(COLLECTED MATERIAL Opens)
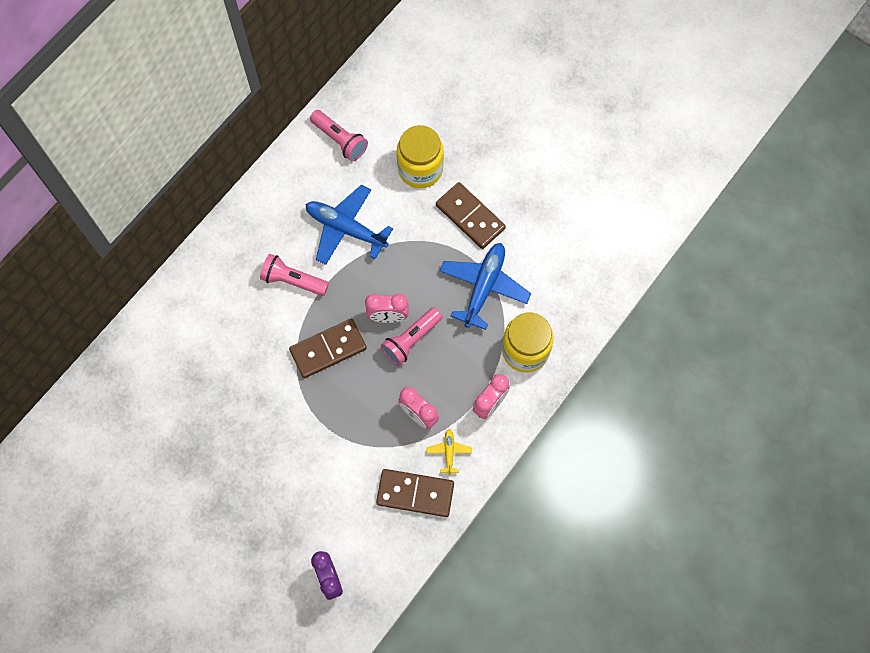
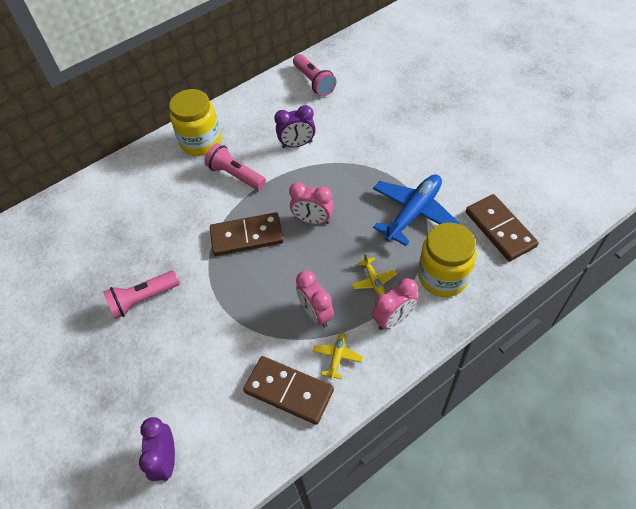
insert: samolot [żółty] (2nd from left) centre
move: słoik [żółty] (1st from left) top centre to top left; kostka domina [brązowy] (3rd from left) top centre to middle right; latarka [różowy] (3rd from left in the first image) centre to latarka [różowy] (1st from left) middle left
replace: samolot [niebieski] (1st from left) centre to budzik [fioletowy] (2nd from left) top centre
(COLLECTED MATERIAL Closes)
Without the pictures, repeat every line of the material above exactly.

ANSWER AREA –
insert: samolot [żółty] (2nd from left) centre
move: słoik [żółty] (1st from left) top centre to top left; kostka domina [brązowy] (3rd from left) top centre to middle right; latarka [różowy] (3rd from left in the first image) centre to latarka [różowy] (1st from left) middle left
replace: samolot [niebieski] (1st from left) centre to budzik [fioletowy] (2nd from left) top centre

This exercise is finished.